Among the records below, find the line that has "D1: LED green"; from there, give the lines again exactly, and stop after the line that has "R4: 1M (+9V, VE) -> 1M (+9V, VB)".

#### DATA SUPPLIED

***

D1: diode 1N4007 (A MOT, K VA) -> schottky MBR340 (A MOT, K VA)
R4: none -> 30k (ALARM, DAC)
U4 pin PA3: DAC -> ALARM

***

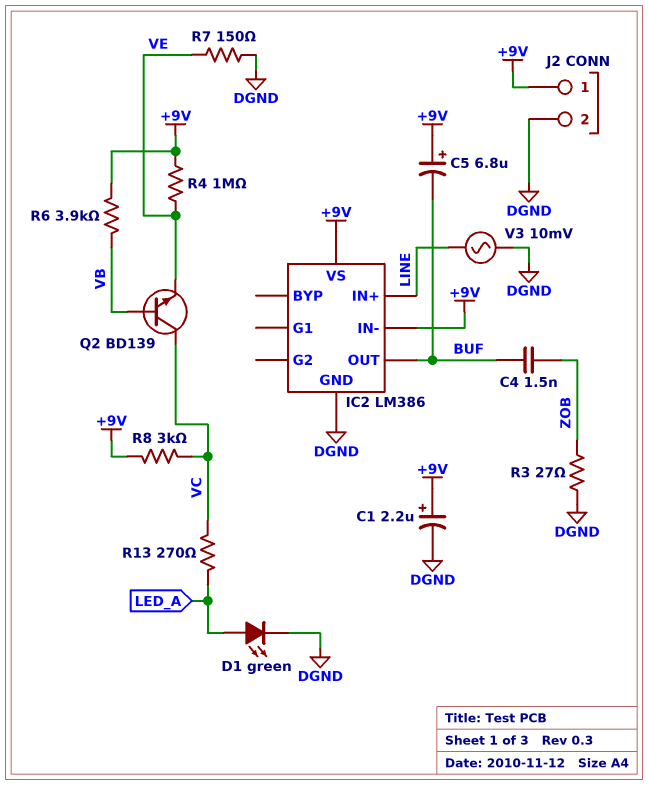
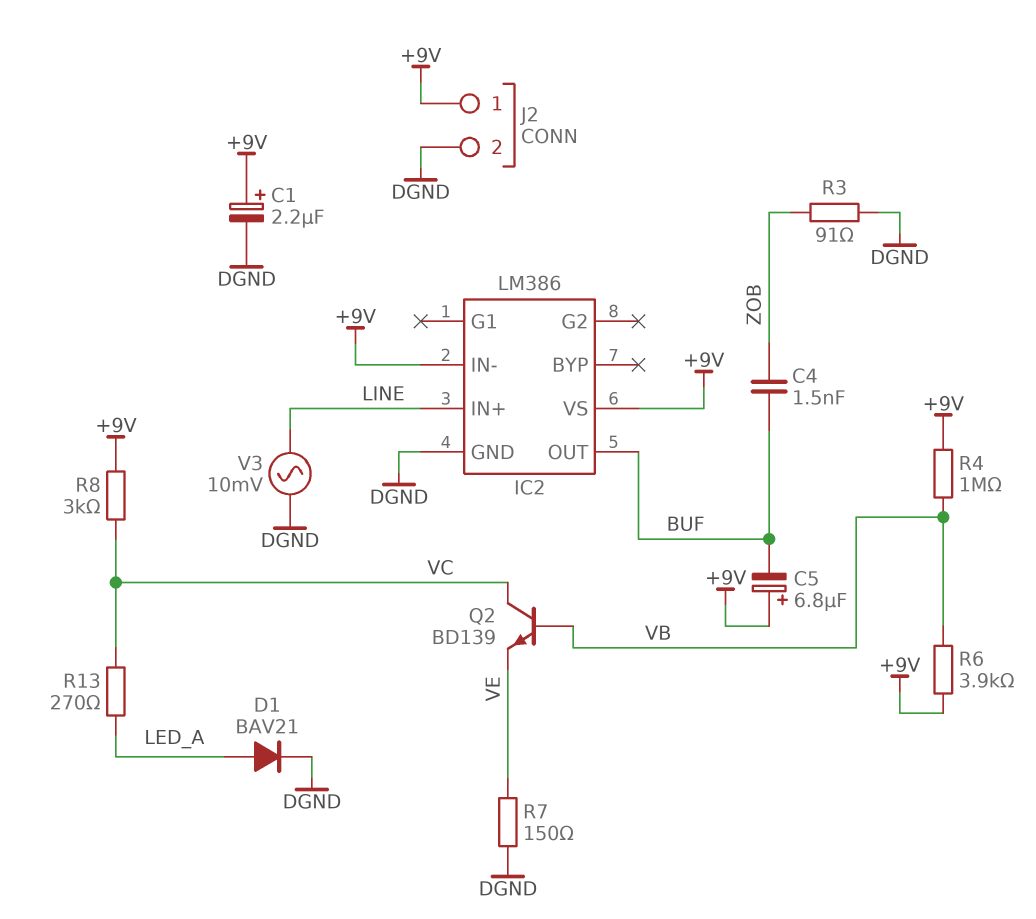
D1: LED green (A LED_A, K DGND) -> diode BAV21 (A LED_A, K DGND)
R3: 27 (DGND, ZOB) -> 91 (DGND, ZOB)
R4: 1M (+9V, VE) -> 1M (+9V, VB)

***

#### OUTPUT OF THE EXERCISE
D1: LED green (A LED_A, K DGND) -> diode BAV21 (A LED_A, K DGND)
R3: 27 (DGND, ZOB) -> 91 (DGND, ZOB)
R4: 1M (+9V, VE) -> 1M (+9V, VB)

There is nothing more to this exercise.